# Provided entries
----------------
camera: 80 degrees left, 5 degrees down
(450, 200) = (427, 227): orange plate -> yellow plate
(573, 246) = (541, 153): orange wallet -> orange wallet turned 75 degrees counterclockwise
----------------
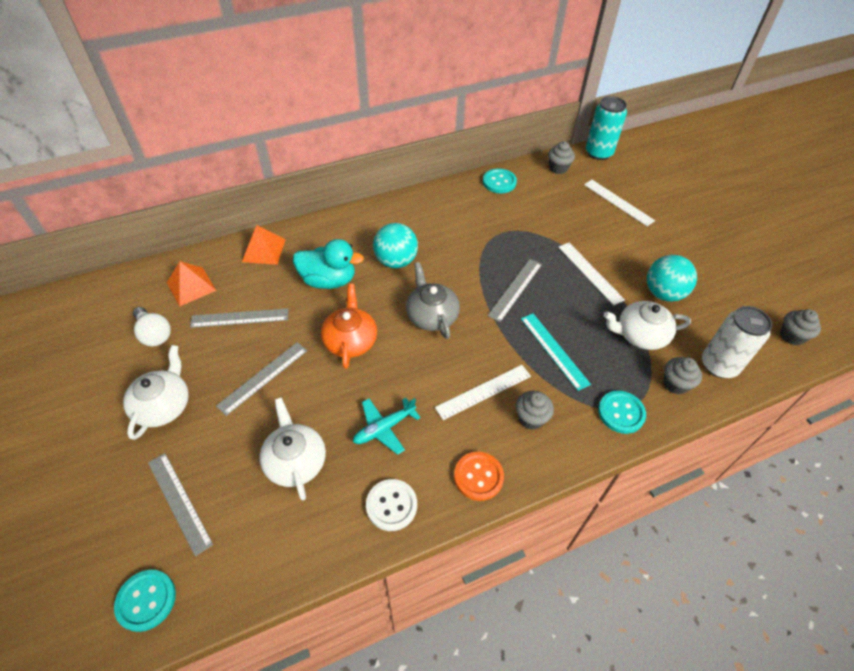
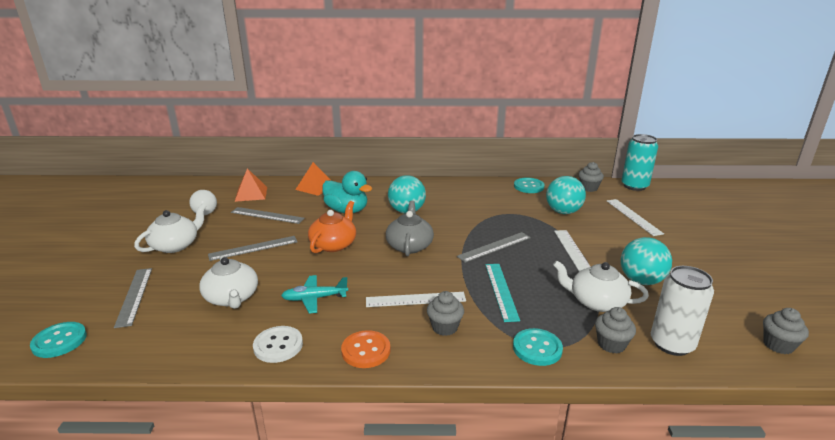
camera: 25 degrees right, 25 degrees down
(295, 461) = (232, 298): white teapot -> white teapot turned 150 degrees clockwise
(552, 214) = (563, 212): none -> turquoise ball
----------------
The lines holding the string "camera" in the listing above are what you should copy out.

# Expected answer
camera: 80 degrees left, 5 degrees down
camera: 25 degrees right, 25 degrees down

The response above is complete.